* Exercise
Scan the records below for the line with "U202 pin V-: N13 -> GND" and the line with "V201: AC 230V". Repeat those two lines and every line between them exactly, and nothing else.

* Records
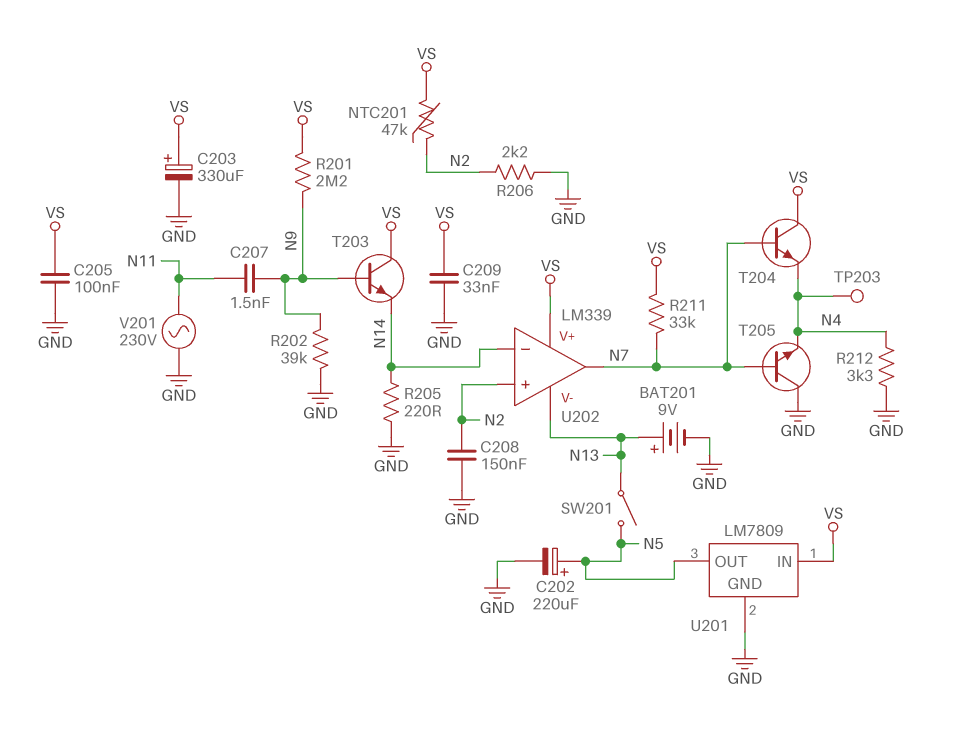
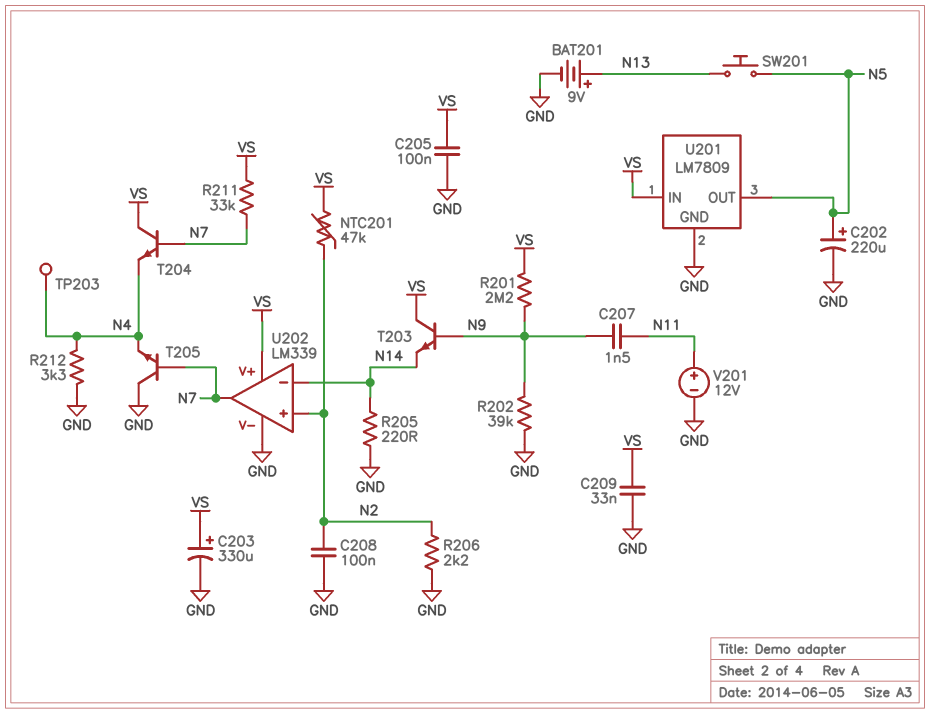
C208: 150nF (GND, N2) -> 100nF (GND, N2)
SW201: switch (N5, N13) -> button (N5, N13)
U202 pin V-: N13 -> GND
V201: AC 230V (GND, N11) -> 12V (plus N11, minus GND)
==
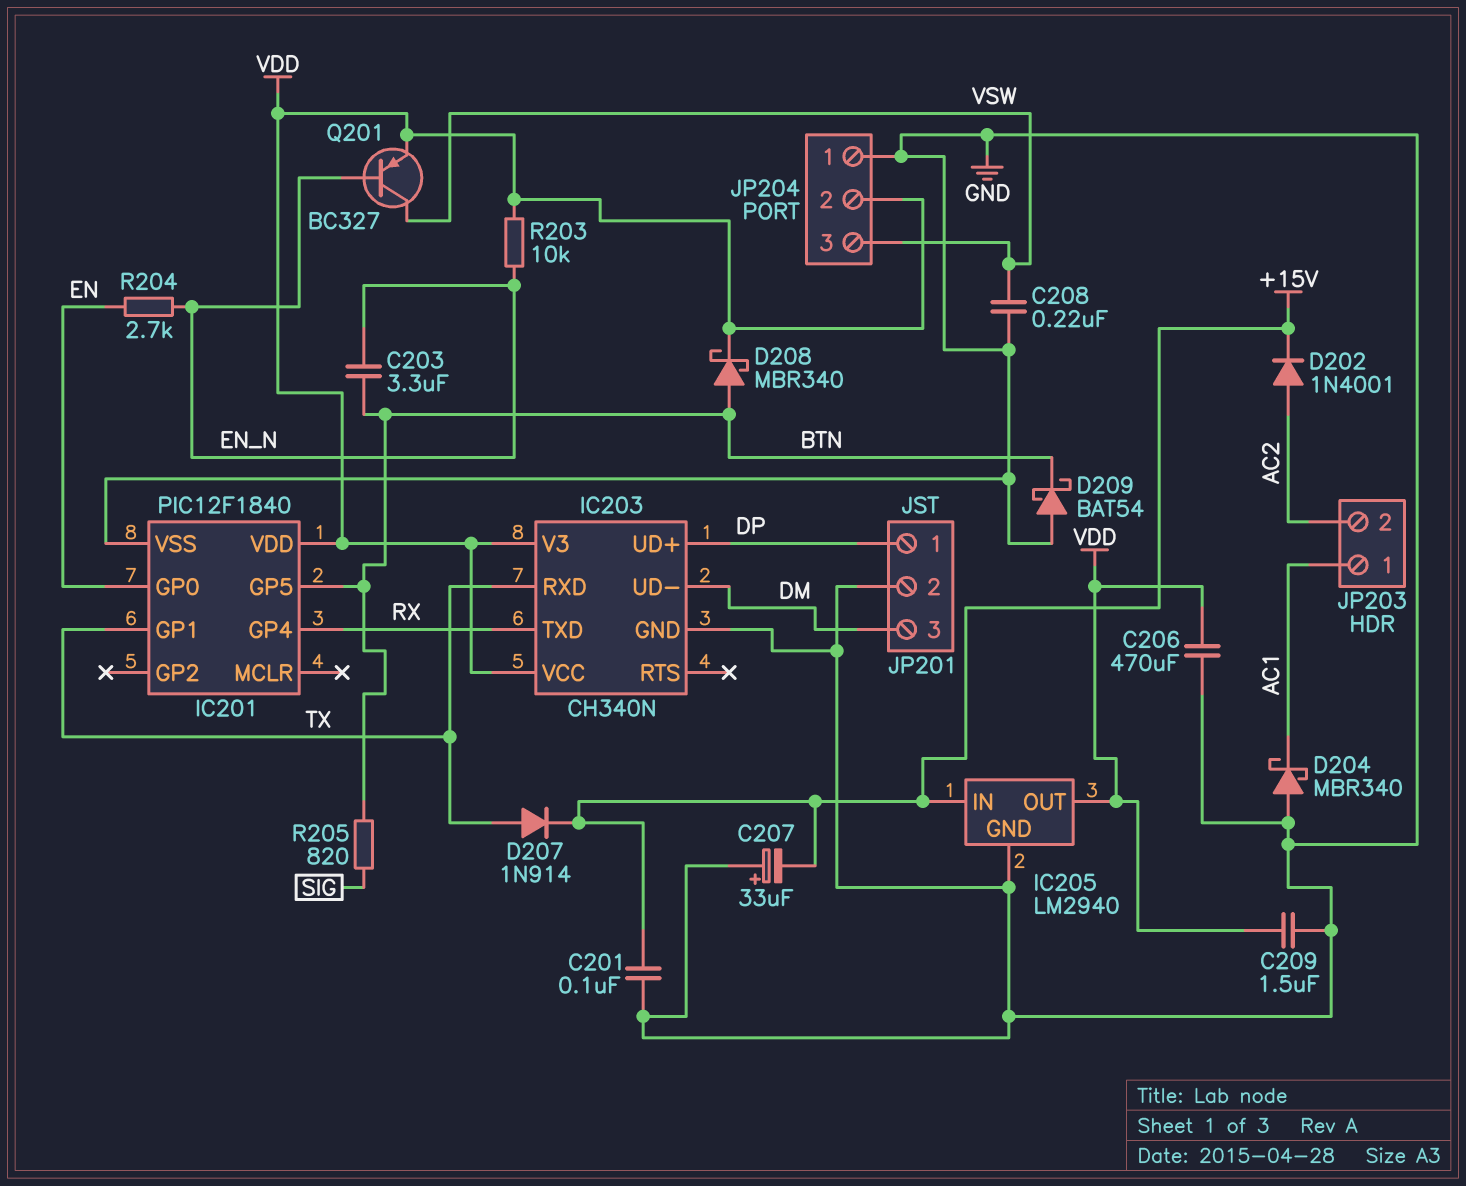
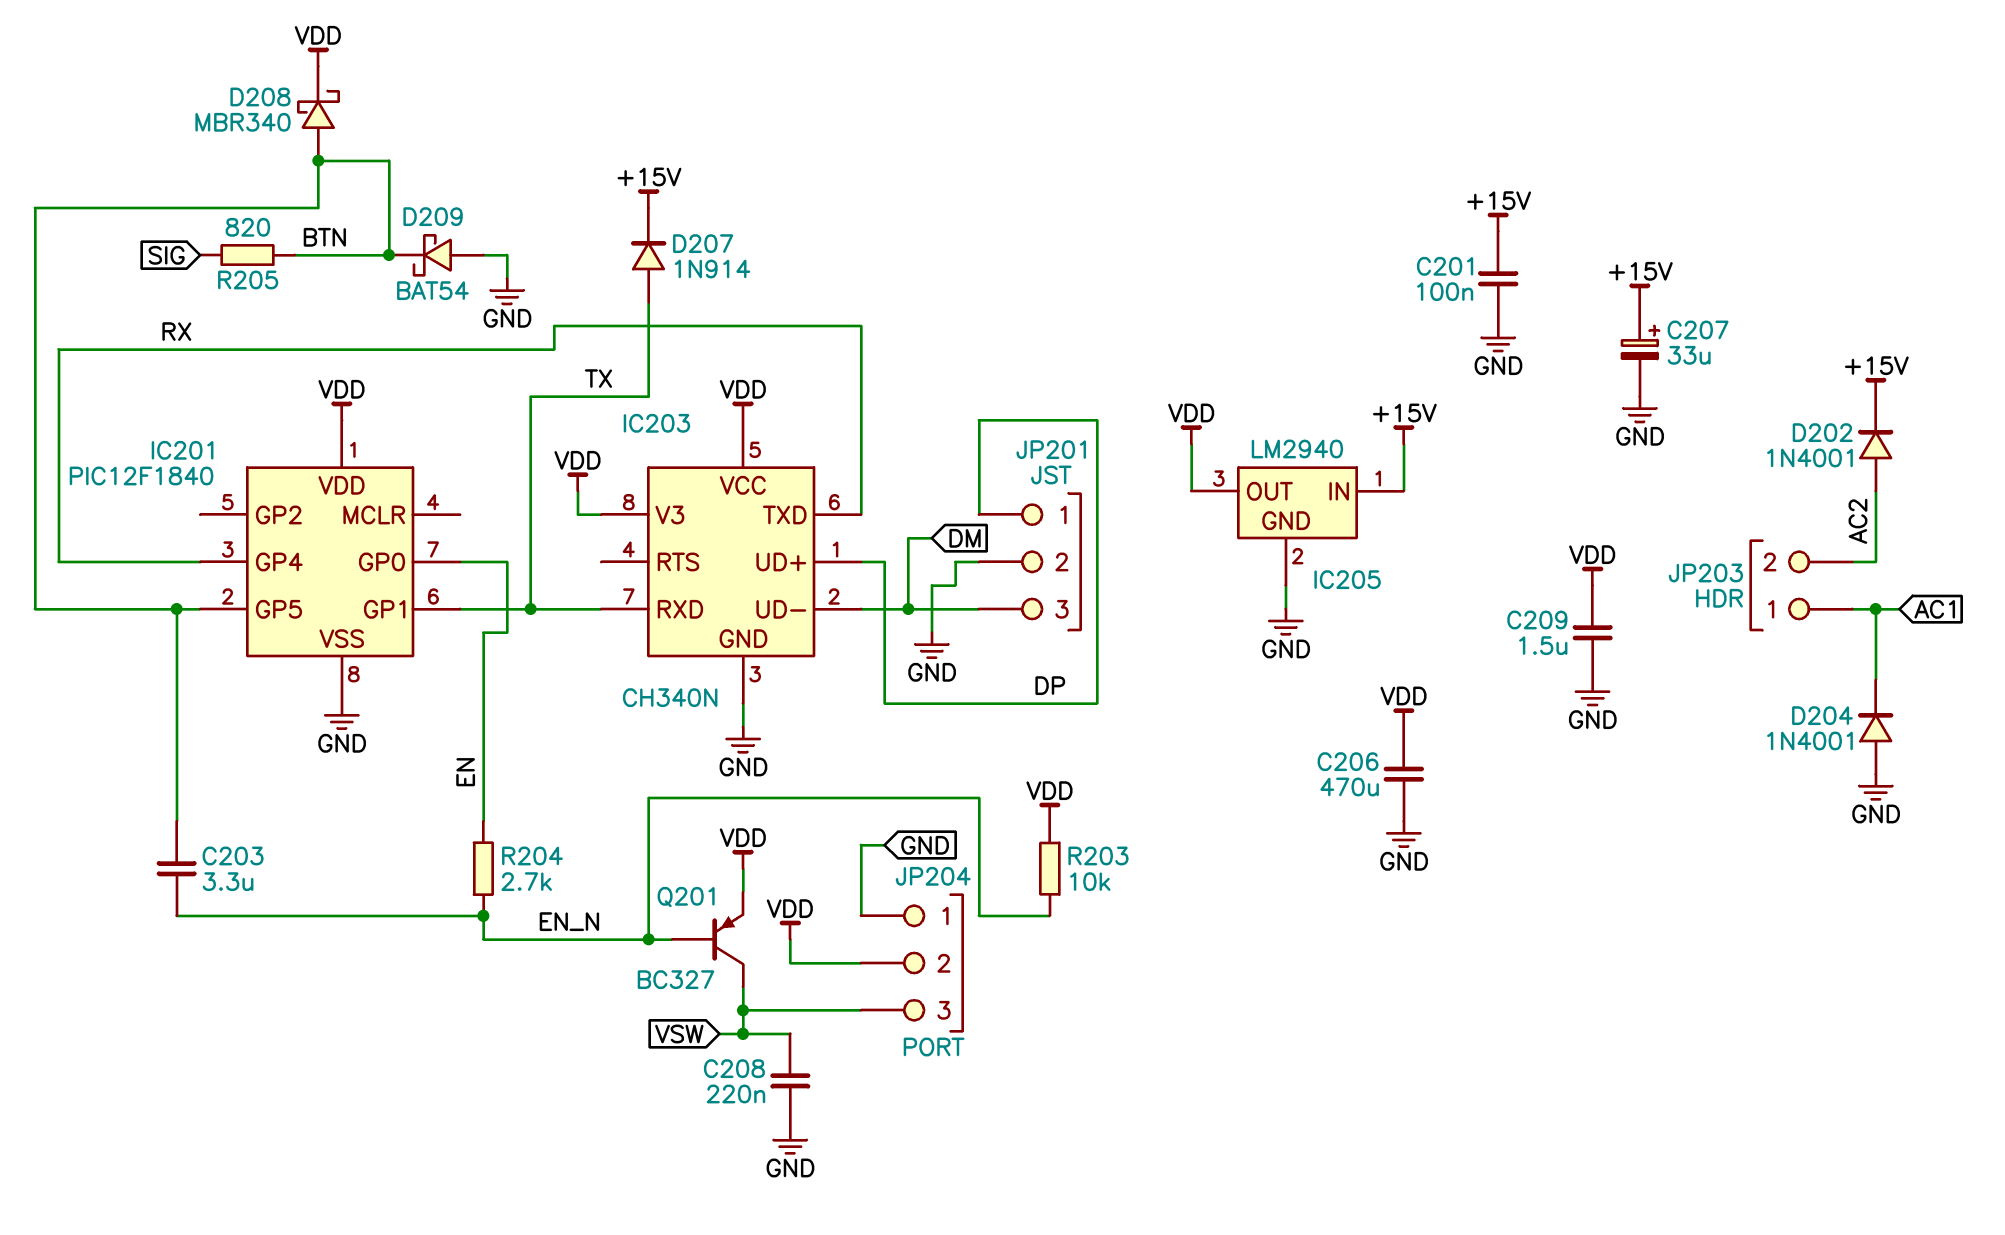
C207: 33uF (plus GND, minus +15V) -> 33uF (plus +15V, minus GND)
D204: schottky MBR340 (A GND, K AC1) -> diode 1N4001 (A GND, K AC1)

* Reply to the exercise
U202 pin V-: N13 -> GND
V201: AC 230V (GND, N11) -> 12V (plus N11, minus GND)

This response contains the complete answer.